Coordinate-based change listings:
((

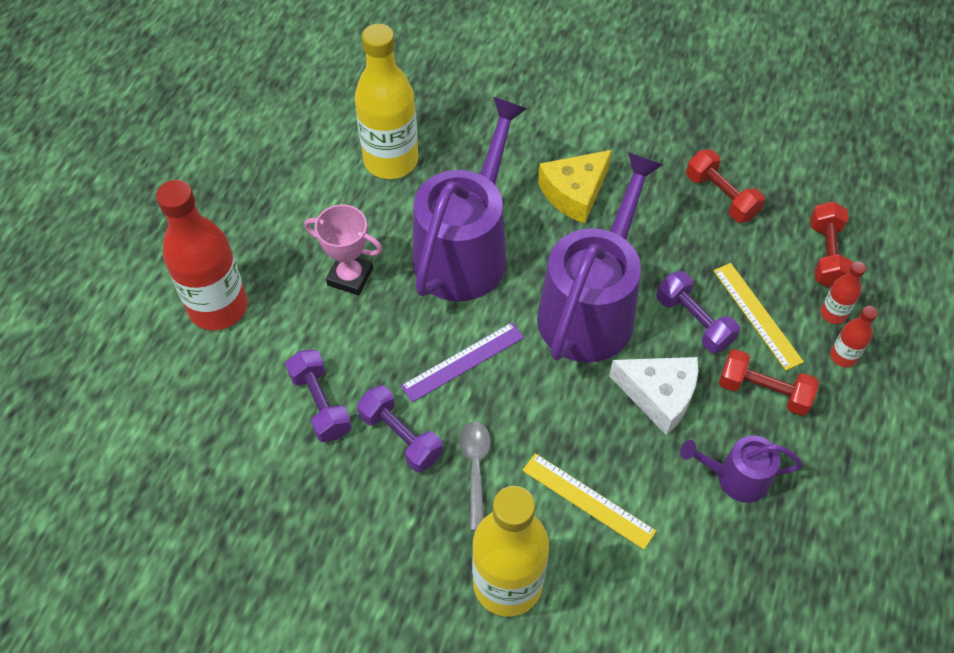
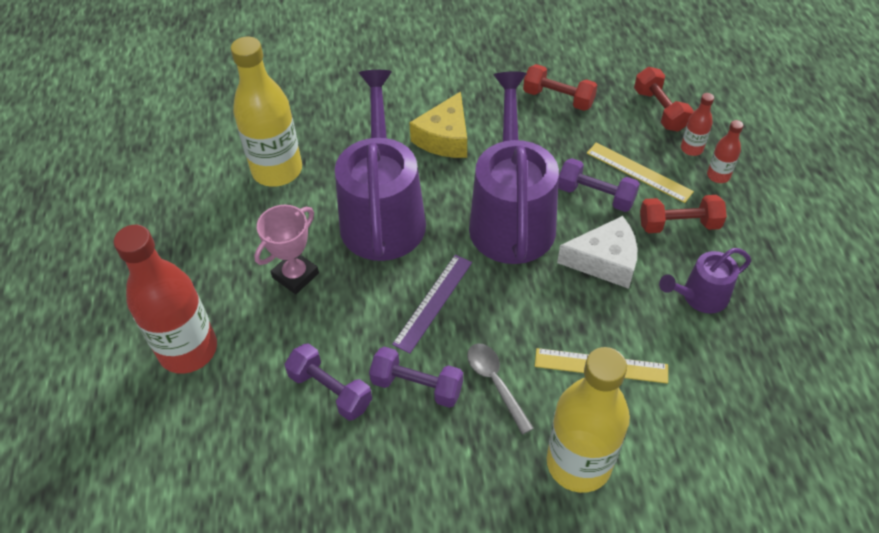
camera: 25 degrees left, 5 degrees down
(350, 277) = (295, 275): pink trophy -> pink trophy turned 45 degrees counterclockwise

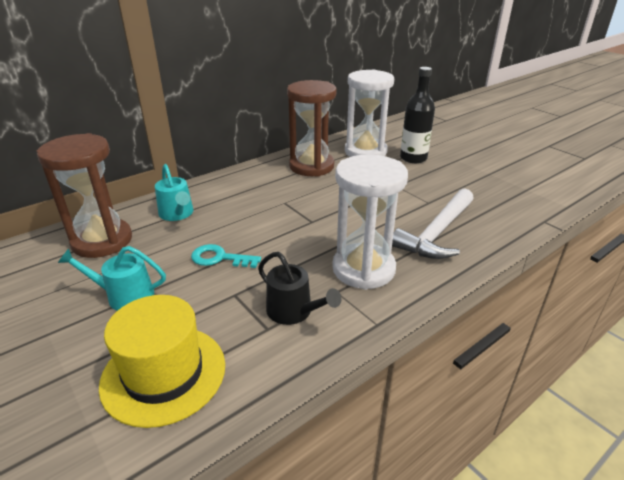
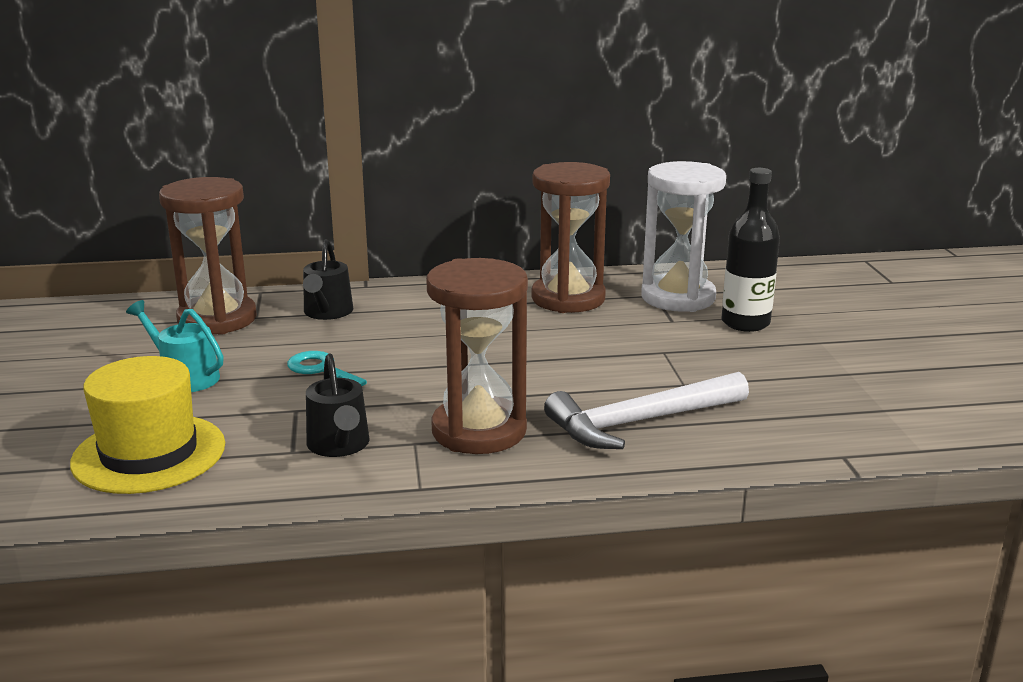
camera: 30 degrees right, 10 degrees down
(177, 214) = (327, 312): turquoise watering can -> black watering can
(363, 269) = (479, 431): white hourglass -> brown hourglass

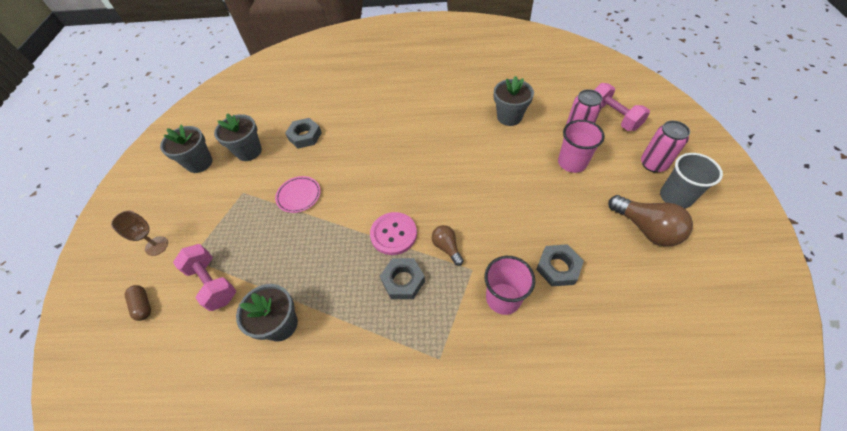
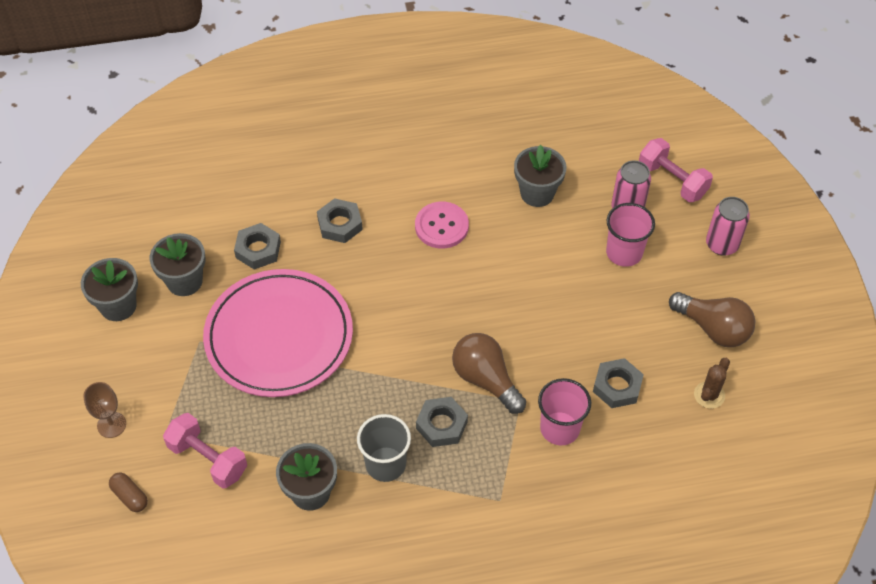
camera: 15 degrees left, 0 degrees up
(299, 195) = (279, 336): pink plate -> pink plate, size x2.48
(365, 125) = (340, 224): none -> grey nut
(393, 234) = (417, 371): pink button -> pink button (441, 226)
(447, 247) = (486, 379): brown light bulb -> brown light bulb, size x1.75
(642, 286) = (709, 395): none -> brown cactus
(675, 197) = (747, 285): grey cup -> grey cup (385, 464)

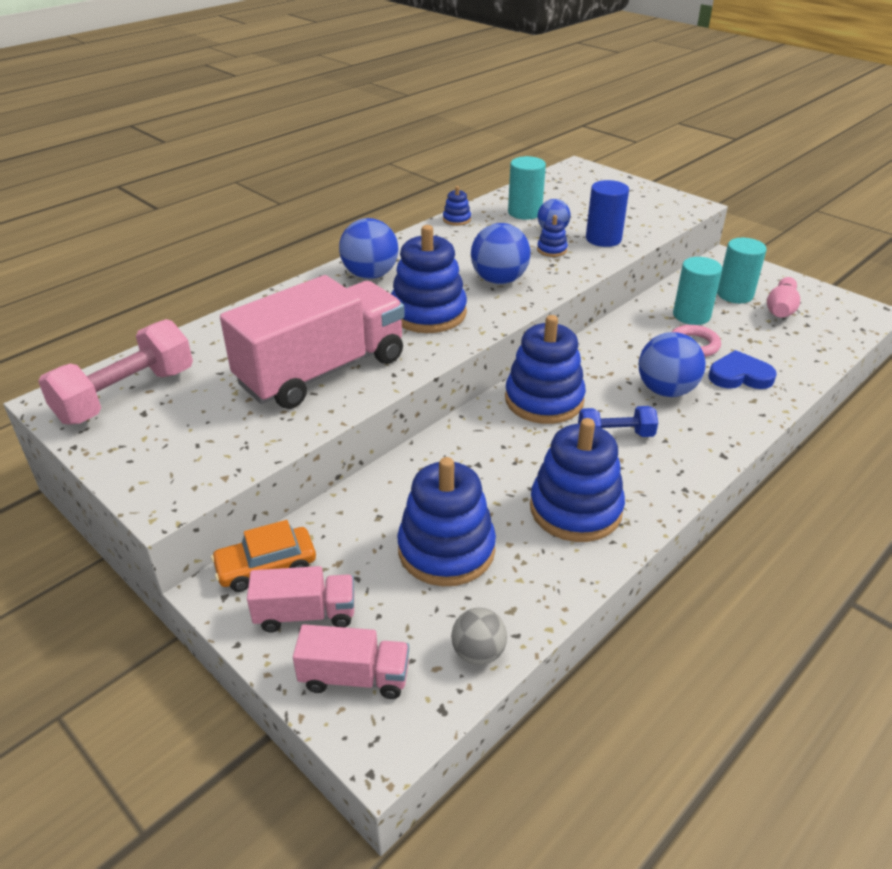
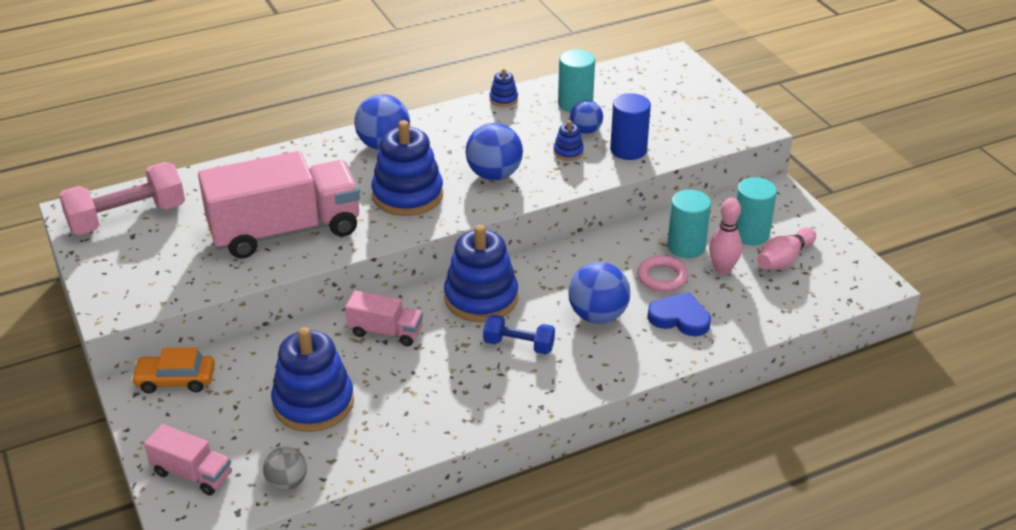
camera: 20 degrees right, 0 degrees up
(305, 614) = (184, 422): pink truck -> pink truck (385, 332)
(575, 509) = (437, 399): blue stacking toy -> none
(738, 327) = (722, 269): none -> pink bowling pin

))

(THE TASK) Every line above with the word "none" belongs in the answer, copied as written.

(ANSWER AREA)
(365, 125) = (340, 224): none -> grey nut
(642, 286) = (709, 395): none -> brown cactus
(575, 509) = (437, 399): blue stacking toy -> none
(738, 327) = (722, 269): none -> pink bowling pin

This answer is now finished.